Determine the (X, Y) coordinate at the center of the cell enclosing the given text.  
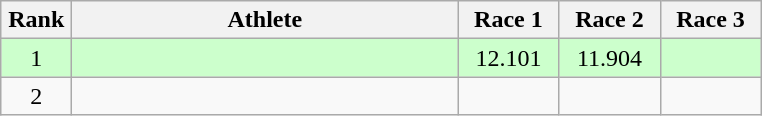
Race 1 (508, 20)
Race 2 (610, 20)
Rank (36, 20)
1 (36, 58)
Race 3 (710, 20)
Athlete (265, 20)
11.904 (610, 58)
12.101 (508, 58)
2 (36, 96)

□ □ □ □

Objective: Rewrite the listing above with "Race" changed to "Heat" everywhere and everything else kept the same. Omit the picture from your answer.

Exercise answer:
Determine the (X, Y) coordinate at the center of the cell enclosing the given text.  
Heat 1 (508, 20)
Heat 2 (610, 20)
Rank (36, 20)
1 (36, 58)
Heat 3 (710, 20)
Athlete (265, 20)
11.904 (610, 58)
12.101 (508, 58)
2 (36, 96)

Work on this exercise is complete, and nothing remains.